## Exercise prompt
Could you repeat every line below exactly, skipping the images?

--- Dataset excerpts Enclosed Below ---

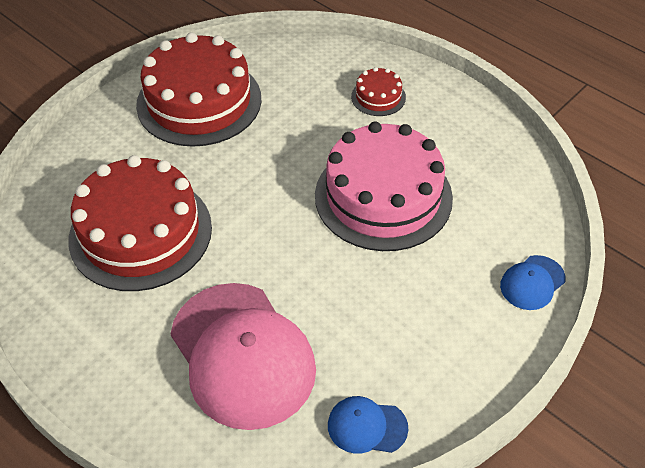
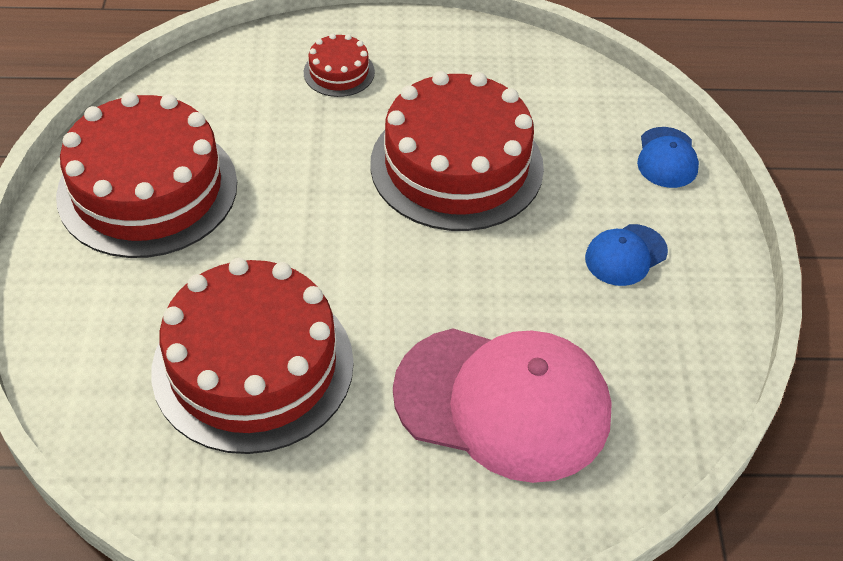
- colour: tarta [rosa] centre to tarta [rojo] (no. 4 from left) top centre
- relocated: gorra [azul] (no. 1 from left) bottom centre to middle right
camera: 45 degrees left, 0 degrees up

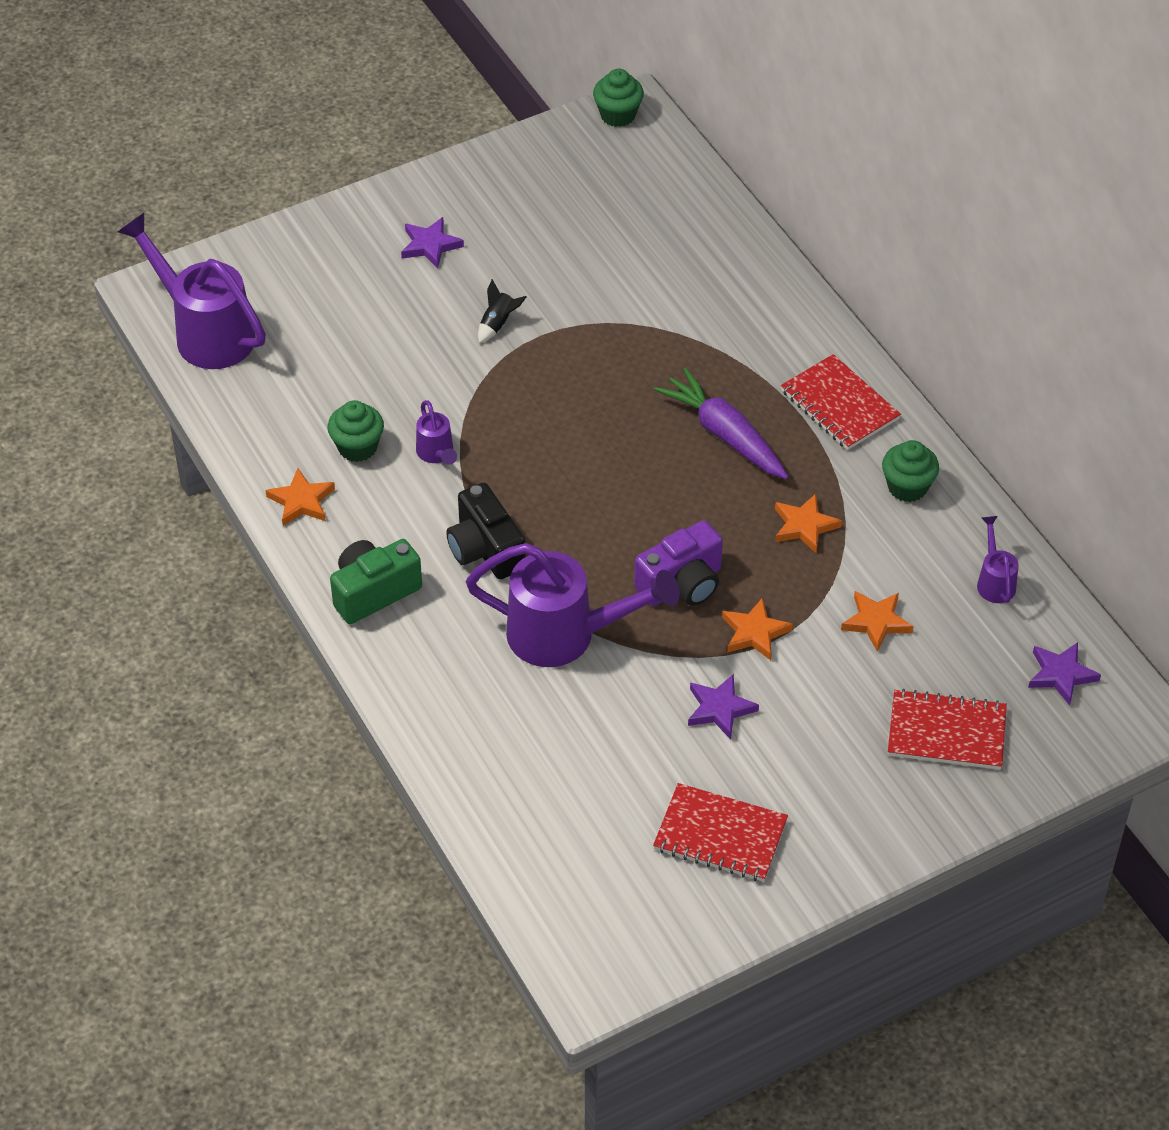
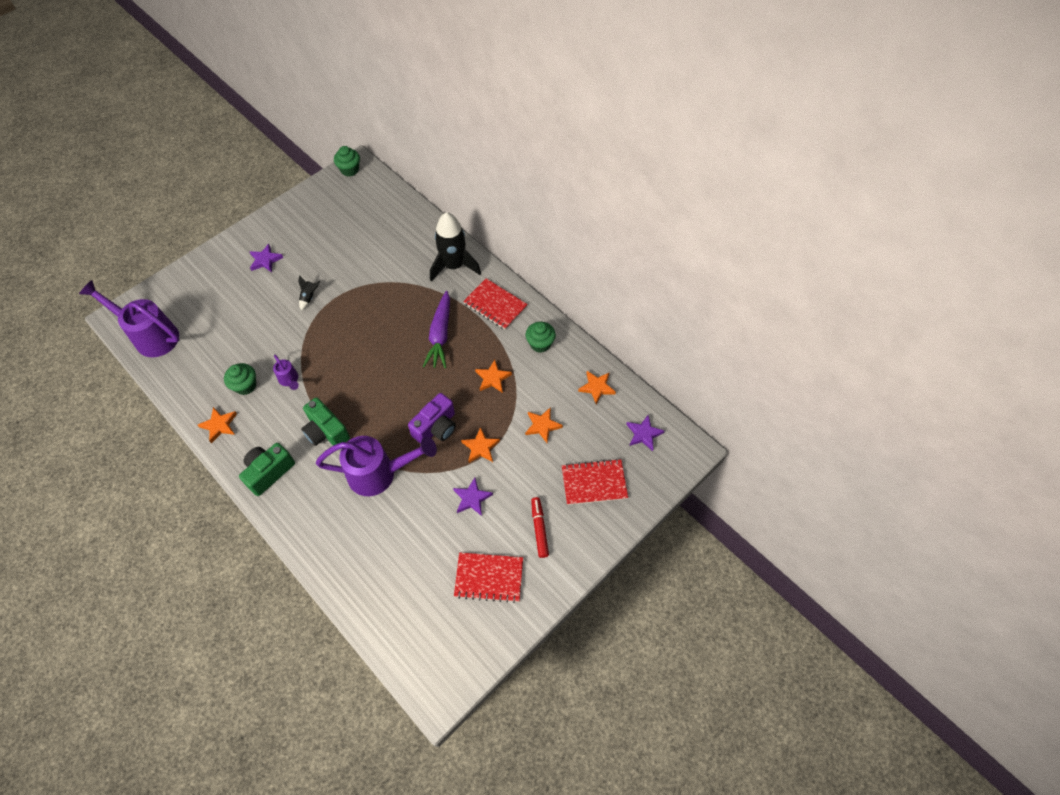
- spun: zanahoria [morado] centre = centre 120 degrees counterclockwise
- colour: cámara [negro] centre to cámara [verde] (no. 2 from left) middle left
- exchanged: regadera [morado] (no. 4 from left) middle right to estrella [naranja] (no. 5 from left) centre
- appeared: cohete [negro] (no. 2 from left) top centre
- appeared: rotulador [rojo] centre
camera: 15 degrees left, 10 degrees up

--- End of Enclosed Dataset excerpts ---

## Answer to this task
- colour: tarta [rosa] centre to tarta [rojo] (no. 4 from left) top centre
- relocated: gorra [azul] (no. 1 from left) bottom centre to middle right
camera: 45 degrees left, 0 degrees up

- spun: zanahoria [morado] centre = centre 120 degrees counterclockwise
- colour: cámara [negro] centre to cámara [verde] (no. 2 from left) middle left
- exchanged: regadera [morado] (no. 4 from left) middle right to estrella [naranja] (no. 5 from left) centre
- appeared: cohete [negro] (no. 2 from left) top centre
- appeared: rotulador [rojo] centre
camera: 15 degrees left, 10 degrees up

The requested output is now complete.